▶ [Data shown]:
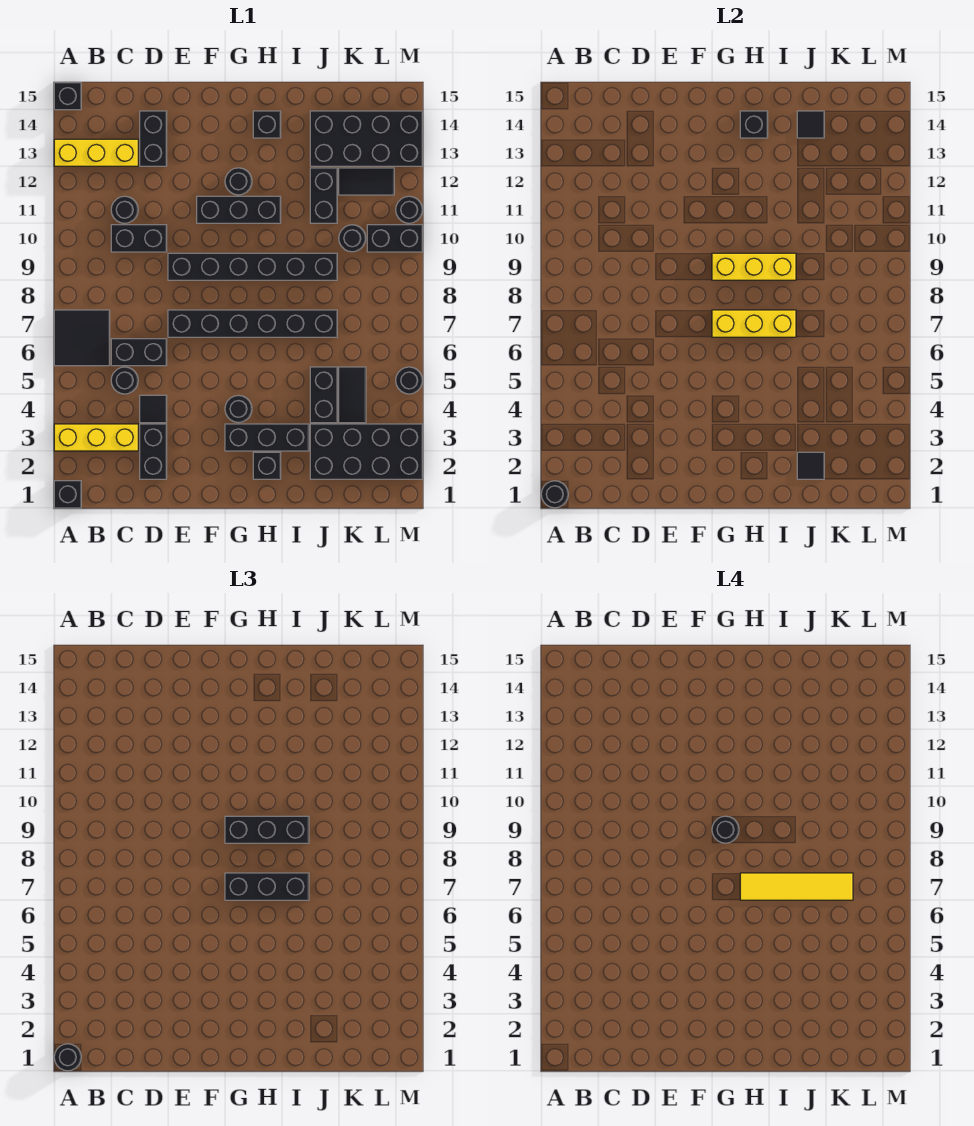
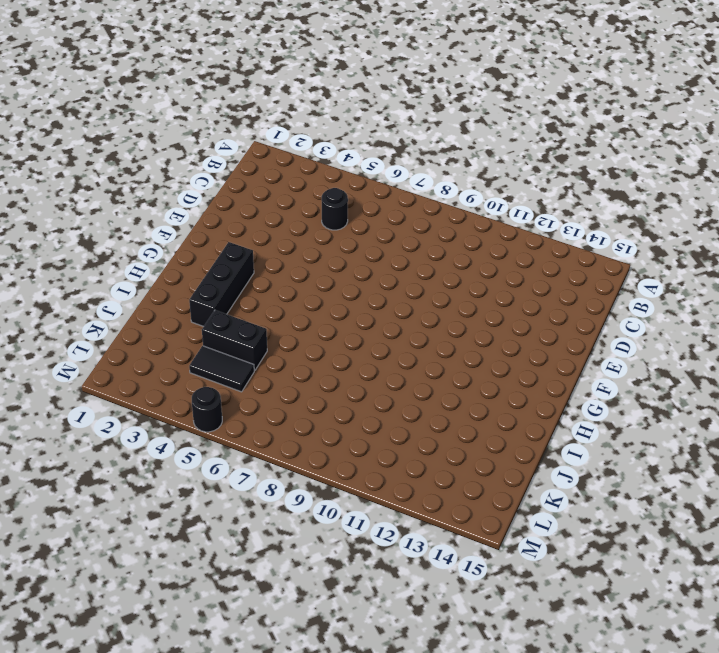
none -> black 1x1 brick [54,481,81,508]
none -> yellow 1x3 brick [54,424,138,451]
none -> black 2x2 tile [54,310,110,366]
none -> yellow 1x3 brick [54,139,138,166]

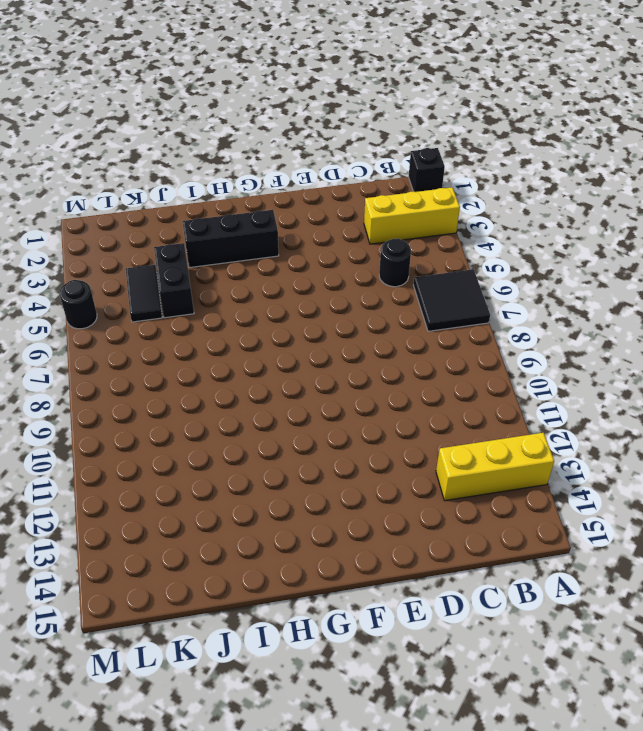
none -> black 1x1 brick [54,83,81,110]
none -> black 1x2 brick [111,339,167,366]
none -> black 1x2 brick [111,225,167,252]
none -> black 1x1 round brick [111,196,138,223]

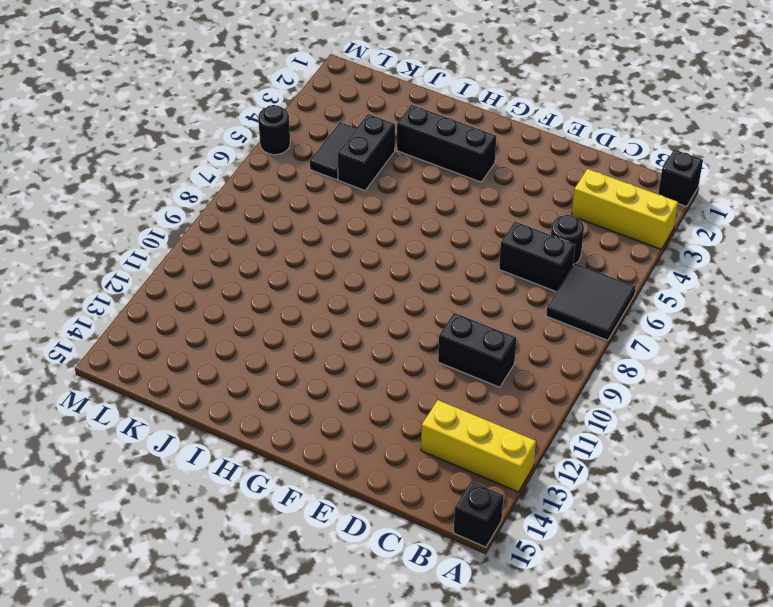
none -> black 1x1 round brick [111,196,138,223]
none -> black 1x2 brick [140,424,167,479]
none -> black 1x1 tile [140,395,167,423]
none -> black 1x2 brick [140,111,167,166]

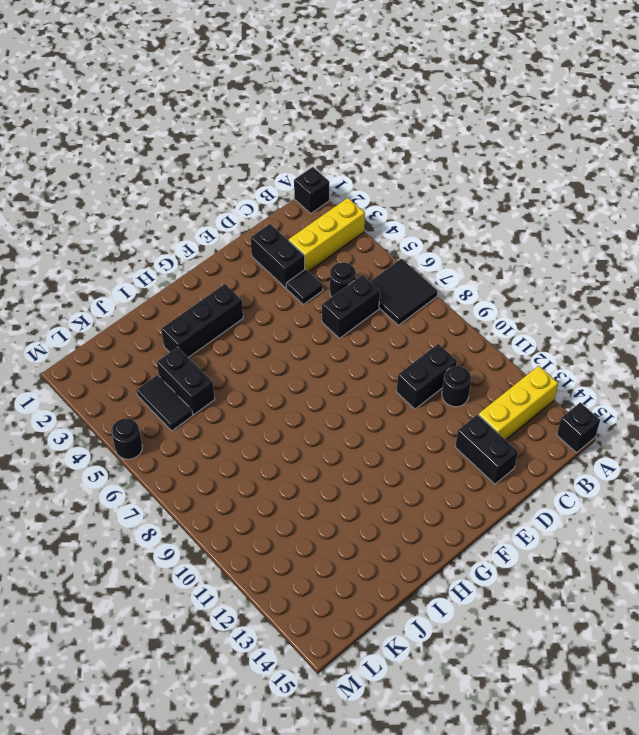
none -> black 1x6 brick [168,310,337,337]
none -> black 1x6 brick [168,253,337,280]
none -> black 1x3 brick [197,196,281,223]
none -> black 1x1 round brick [225,395,252,422]

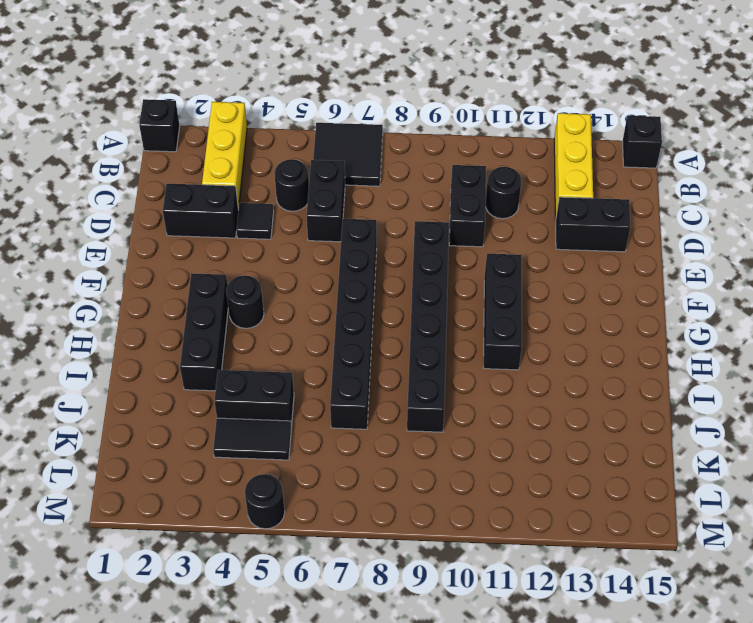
none -> black 1x1 round brick [225,168,252,195]
none -> black 1x1 brick [253,452,281,479]
none -> black 1x1 brick [253,111,281,138]
none -> black 2x4 brick [310,424,423,479]

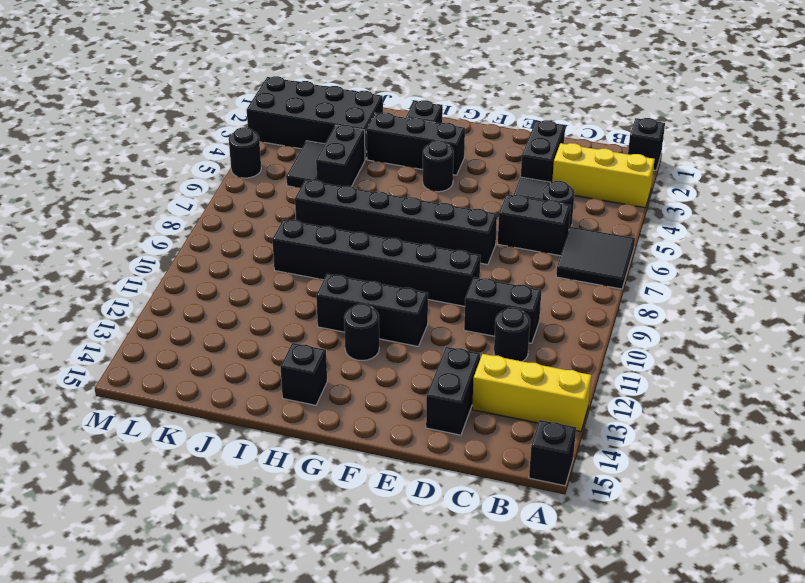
none -> black 1x2 brick [310,168,337,223]
none -> black 2x4 brick [310,111,423,166]
none -> black 1x1 round brick [339,225,366,252]
none -> black 1x2 tile [339,168,394,195]

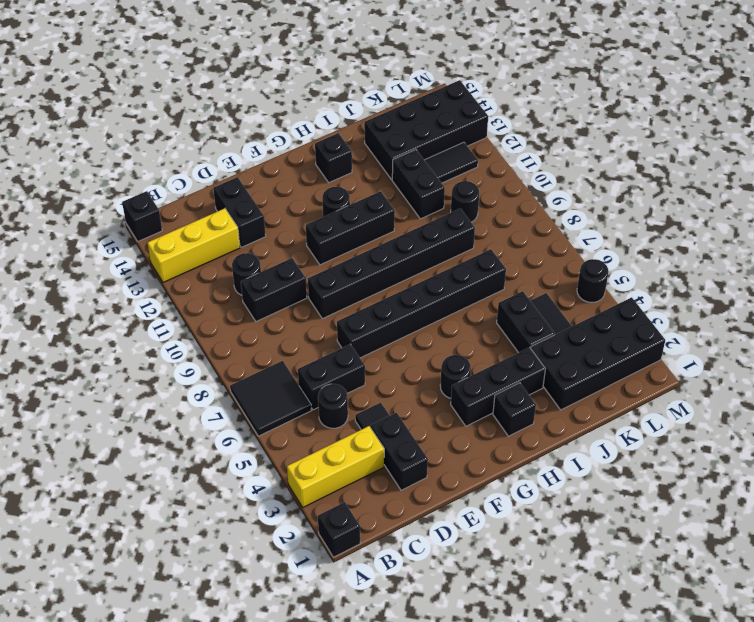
none -> black 1x2 brick [367,225,423,252]
none -> black 1x1 round brick [396,196,423,223]
none -> black 1x1 round brick [541,481,568,508]
none -> yellow 1x3 brick [712,310,796,337]

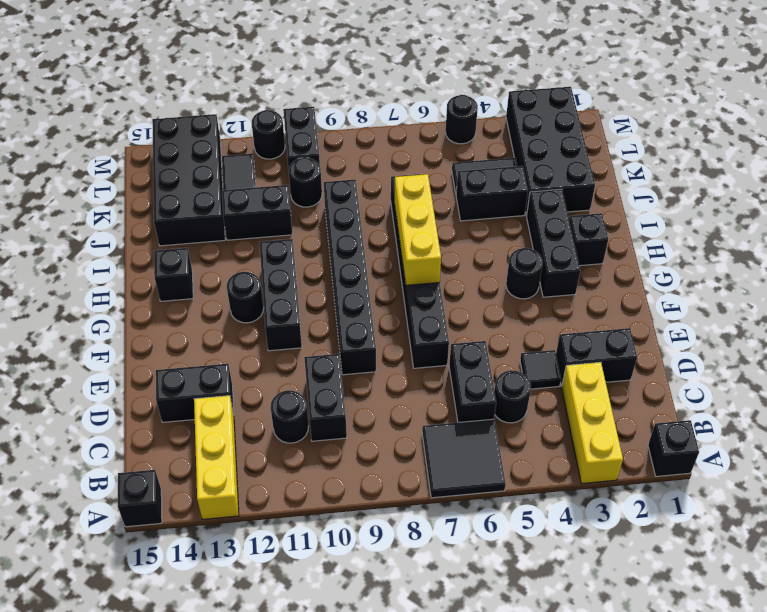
none -> black 1x1 round brick [541,481,568,508]
none -> yellow 1x3 brick [712,253,796,280]
none -> black 1x1 brick [740,111,768,138]
none -> black 1x1 tile [797,452,824,479]

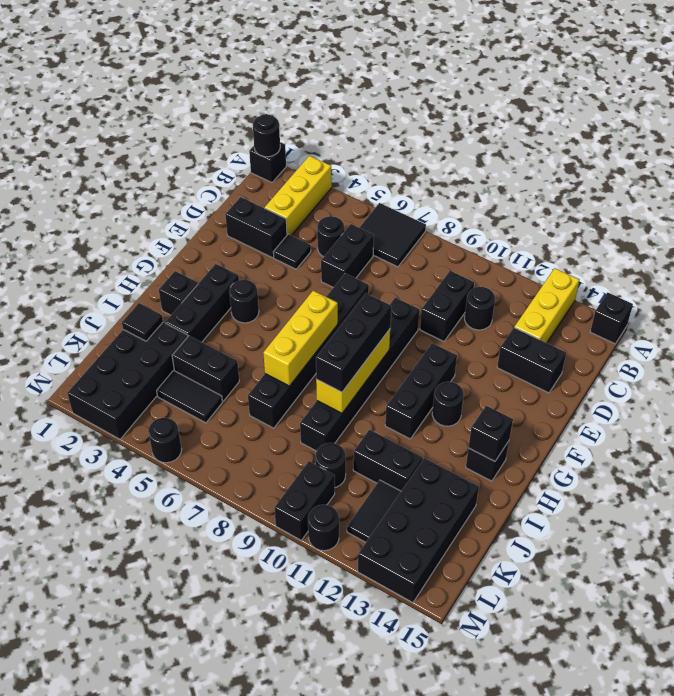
none -> black 1x1 tile [797,111,824,138]
none -> black 1x1 round brick [54,1044,81,1071]
none -> black 1x3 brick [225,873,309,900]
none -> black 1x1 round brick [712,816,739,843]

▶ [Problem description]: Would you write out the data exactly, with no pictures in the copy?

▶ [Exercise answer]:
none -> black 1x1 brick [54,481,81,508]
none -> yellow 1x3 brick [54,424,138,451]
none -> black 2x2 tile [54,310,110,366]
none -> yellow 1x3 brick [54,139,138,166]

none -> black 1x1 brick [54,83,81,110]
none -> black 1x2 brick [111,339,167,366]
none -> black 1x2 brick [111,225,167,252]
none -> black 1x1 round brick [111,196,138,223]

none -> black 1x1 round brick [111,196,138,223]
none -> black 1x2 brick [140,424,167,479]
none -> black 1x1 tile [140,395,167,423]
none -> black 1x2 brick [140,111,167,166]

none -> black 1x6 brick [168,310,337,337]
none -> black 1x6 brick [168,253,337,280]
none -> black 1x3 brick [197,196,281,223]
none -> black 1x1 round brick [225,395,252,422]

none -> black 1x1 round brick [225,168,252,195]
none -> black 1x1 brick [253,452,281,479]
none -> black 1x1 brick [253,111,281,138]
none -> black 2x4 brick [310,424,423,479]

none -> black 1x2 brick [310,168,337,223]
none -> black 2x4 brick [310,111,423,166]
none -> black 1x1 round brick [339,225,366,252]
none -> black 1x2 tile [339,168,394,195]

none -> black 1x2 brick [367,225,423,252]
none -> black 1x1 round brick [396,196,423,223]
none -> black 1x1 round brick [541,481,568,508]
none -> yellow 1x3 brick [712,310,796,337]

none -> black 1x1 round brick [541,481,568,508]
none -> yellow 1x3 brick [712,253,796,280]
none -> black 1x1 brick [740,111,768,138]
none -> black 1x1 tile [797,452,824,479]

none -> black 1x1 tile [797,111,824,138]
none -> black 1x1 round brick [54,1044,81,1071]
none -> black 1x3 brick [225,873,309,900]
none -> black 1x1 round brick [712,816,739,843]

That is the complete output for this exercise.